*** Opening Data supplied ***

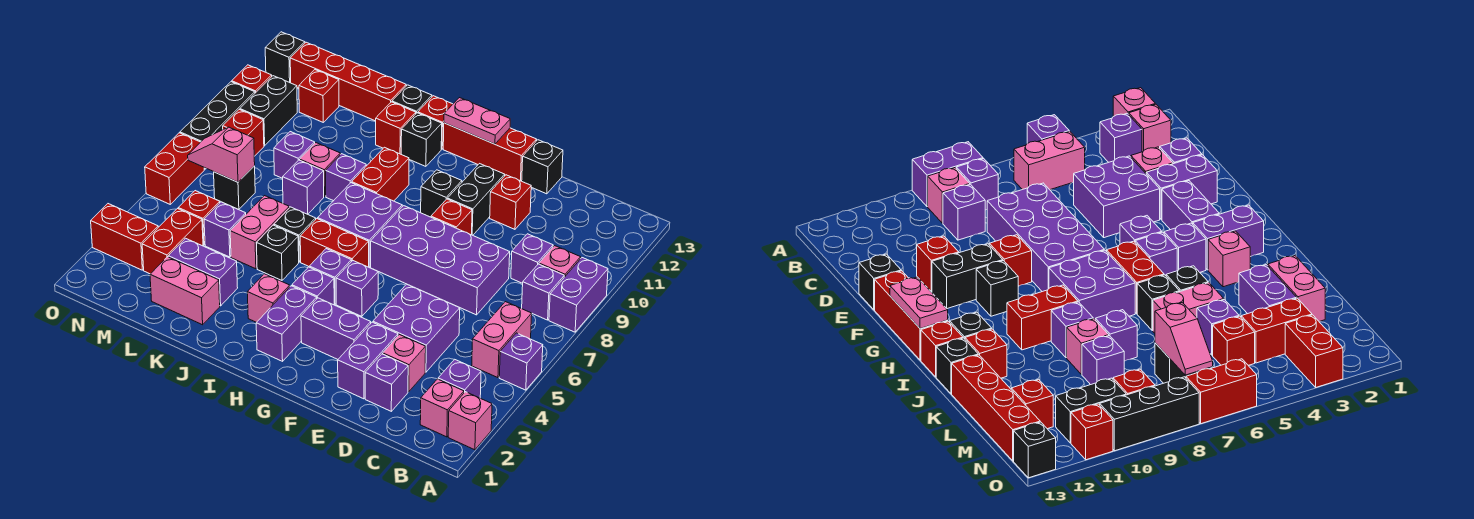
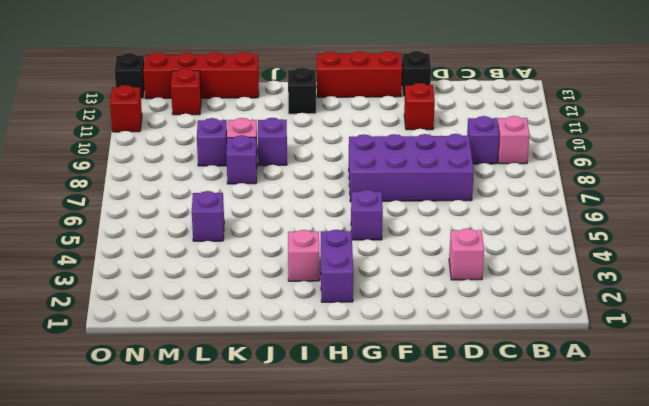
none -> pink brick A2 level 1
none -> purple brick A5 level 1
none -> purple brick A8:A9 level 1
none -> pink brick B2 level 1

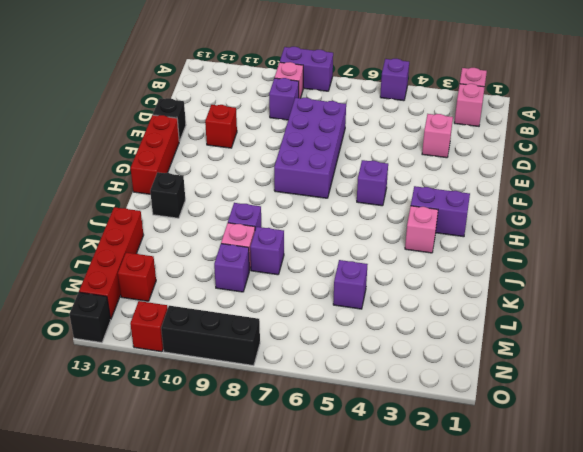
none -> purple brick B3 level 1
none -> pink brick B5:B6 level 1
none -> purple brick B8 level 1
none -> purple brick D2 level 1

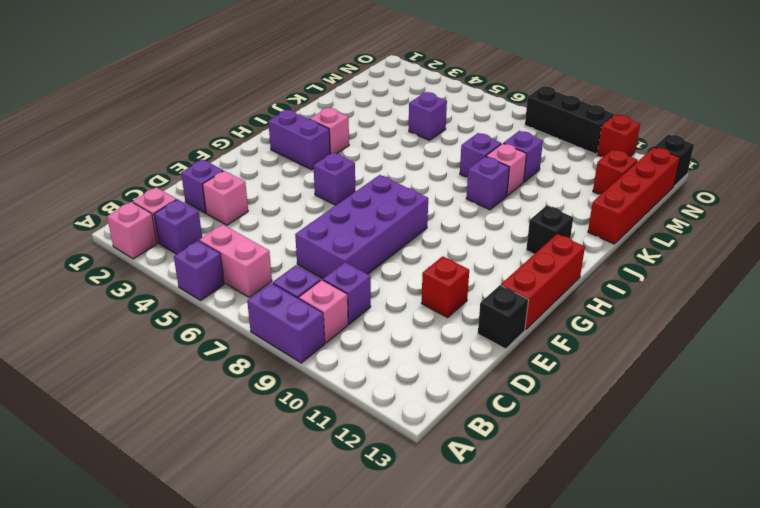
none -> purple brick D4:E5 level 1
none -> purple brick E2:E3 level 1
none -> purple brick F3:G3 level 1
none -> red brick F9 level 1

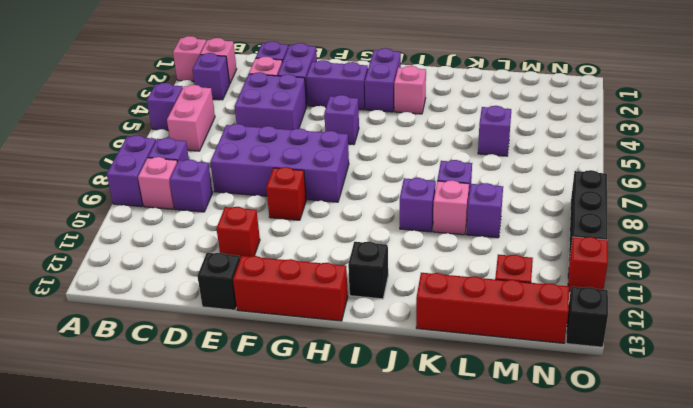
none -> black brick F10:F11 level 1
none -> black brick G10 level 1
none -> purple brick H4 level 1
none -> purple brick H5 level 1

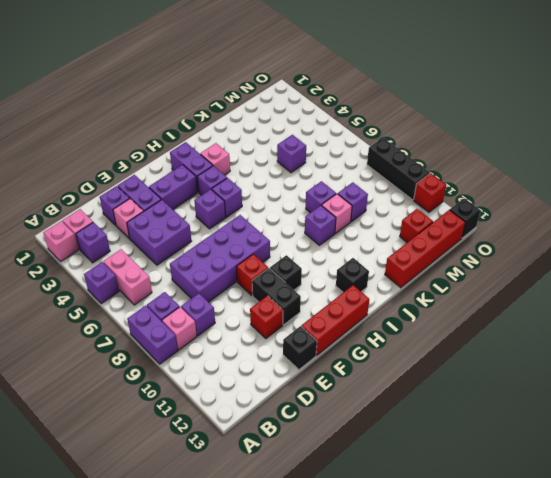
none -> red brick H6:I6 level 1
none -> purple brick H7:I8 level 1
none -> red brick I9:I10 level 1
none -> red brick I13 level 1

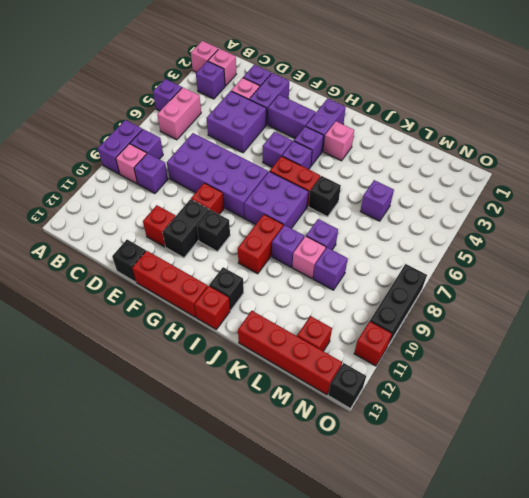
none -> black brick J5 level 1
none -> red brick J12 level 1
none -> black brick J13 level 1
none -> pink brick K2:L2 level 1

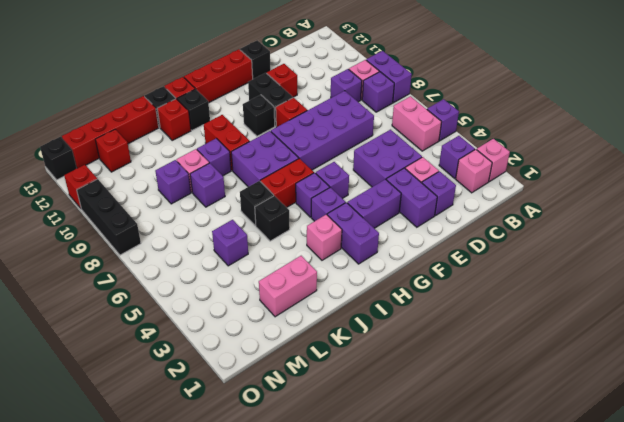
none -> purple brick K3:L3 level 1
none -> pink brick K5:K6 level 1
none -> red brick M3:M4 level 1
none -> red brick M5 level 1

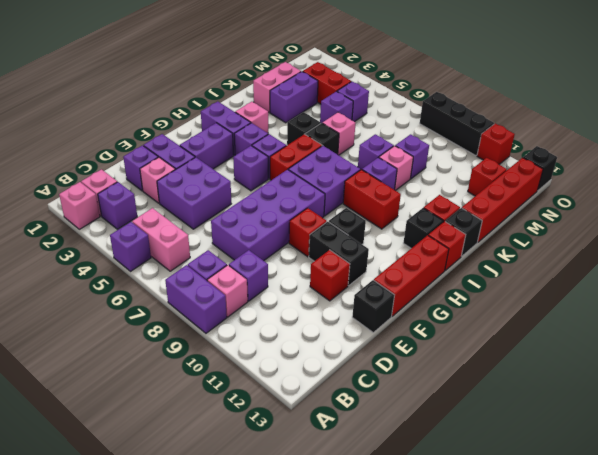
pink brick K6 level 1 -> pink brick K5:K6 level 1
purple brick M5 level 1 -> red brick M5 level 1
none -> black brick M7 level 1
none -> red brick N3:O3 level 1
none -> red brick N9 level 1
none -> black brick N10:N11 level 1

*** Closing Data supplied ***

> What to do
Word for word, restate the line that contains "none -> red brick N9 level 1" and each line after it, up to and including the last line of the listing; include nothing else.

> Reply
none -> red brick N9 level 1
none -> black brick N10:N11 level 1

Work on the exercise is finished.